What is required:
Below are records to retype exactly, except for the pictures.

[Records from a data source]
══════════
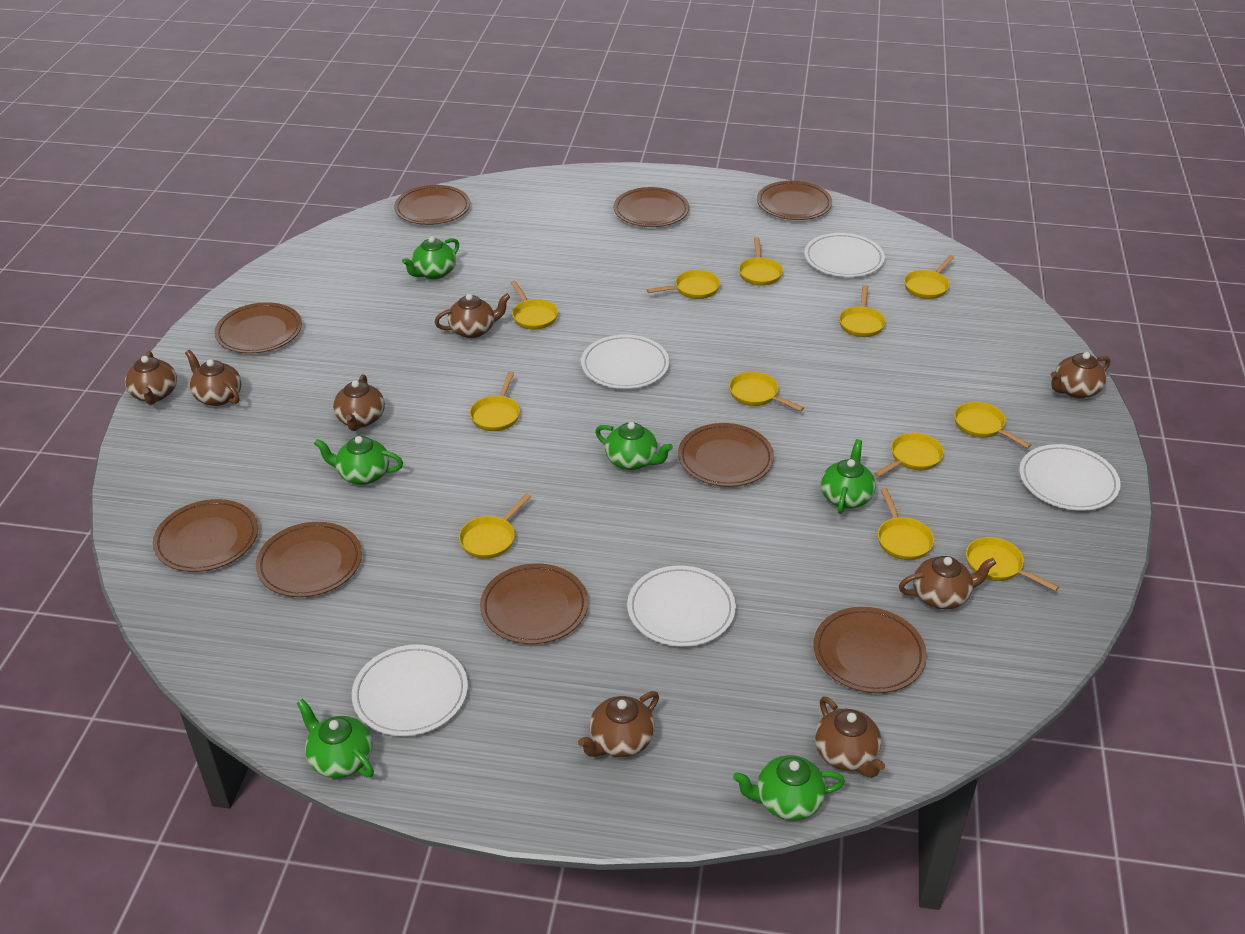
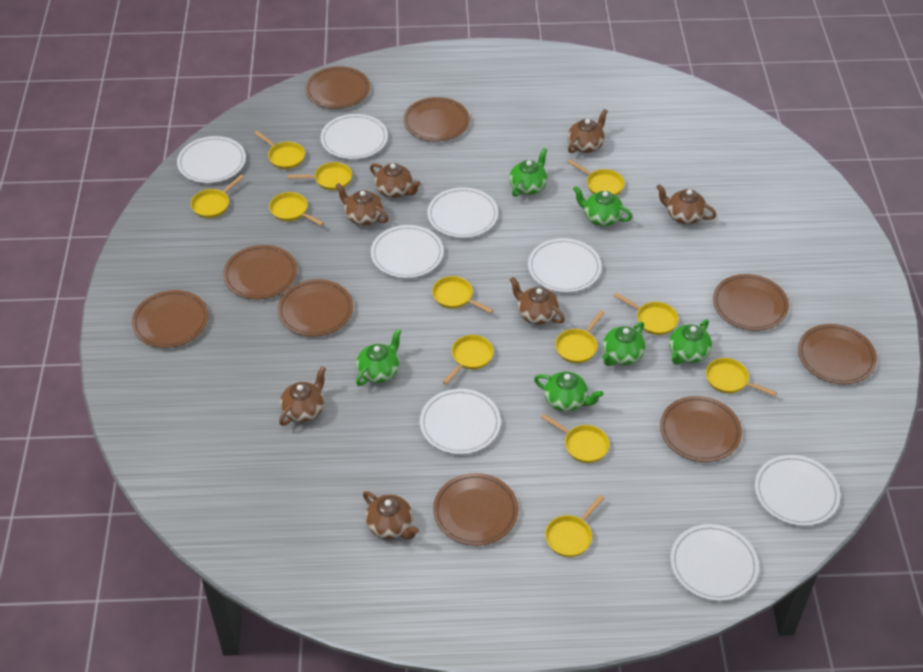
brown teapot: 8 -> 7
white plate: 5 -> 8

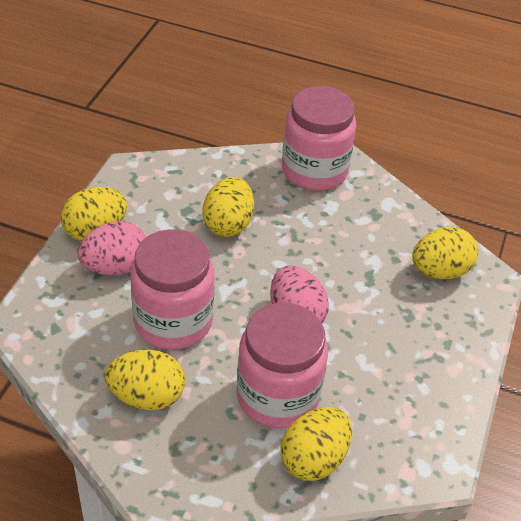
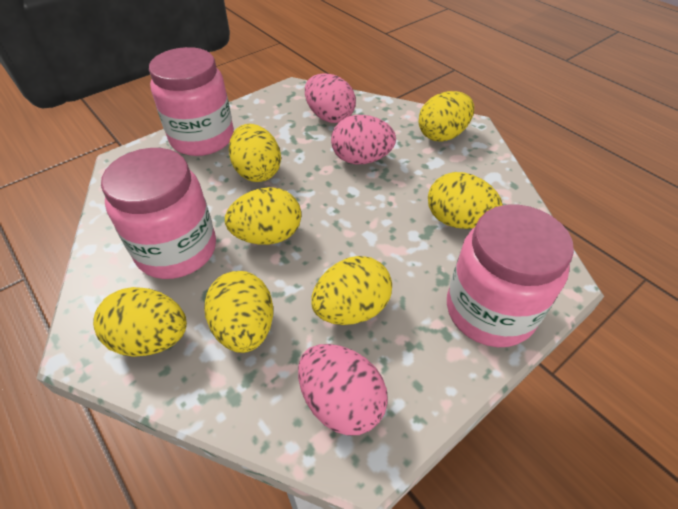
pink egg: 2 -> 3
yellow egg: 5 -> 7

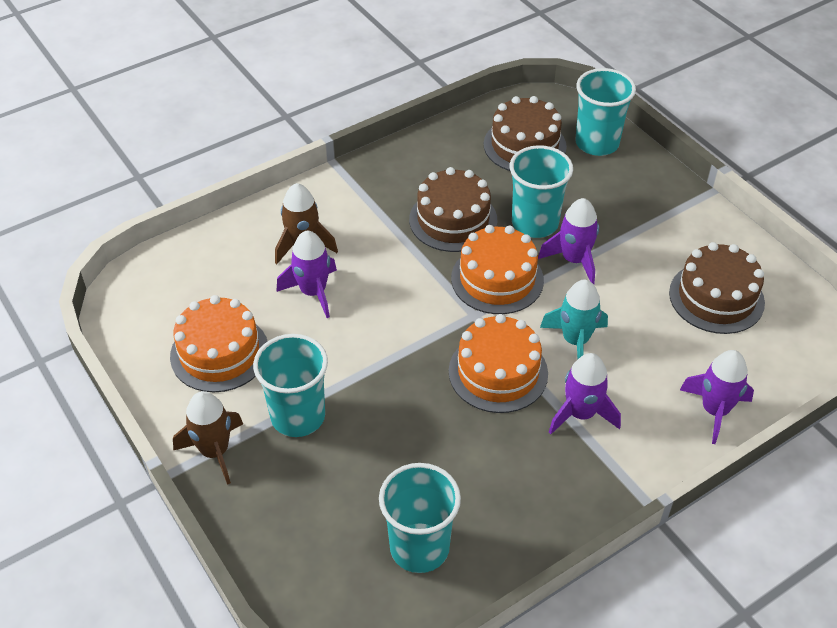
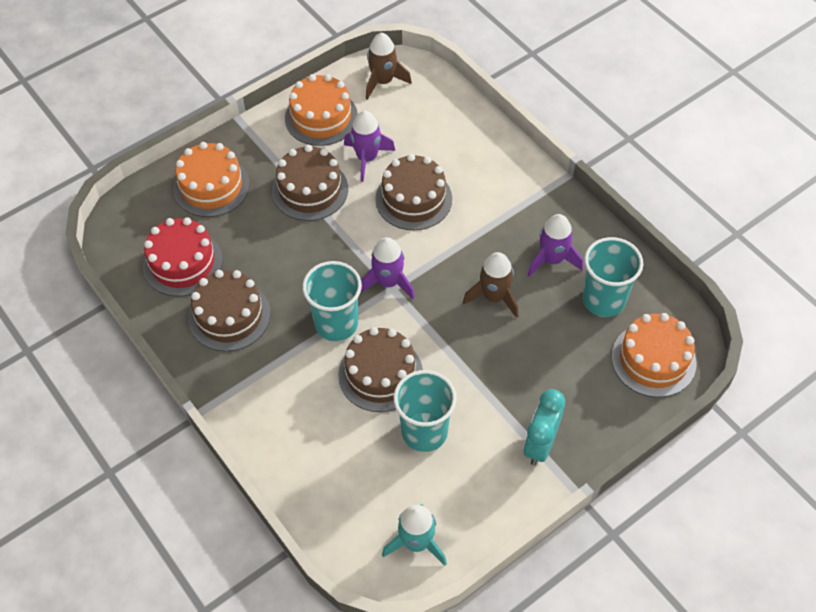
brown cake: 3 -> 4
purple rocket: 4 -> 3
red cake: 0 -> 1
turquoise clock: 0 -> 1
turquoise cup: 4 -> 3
══════════
Task solution:
brown teapot: 8 -> 7
white plate: 5 -> 8

pink egg: 2 -> 3
yellow egg: 5 -> 7

brown cake: 3 -> 4
purple rocket: 4 -> 3
red cake: 0 -> 1
turquoise clock: 0 -> 1
turquoise cup: 4 -> 3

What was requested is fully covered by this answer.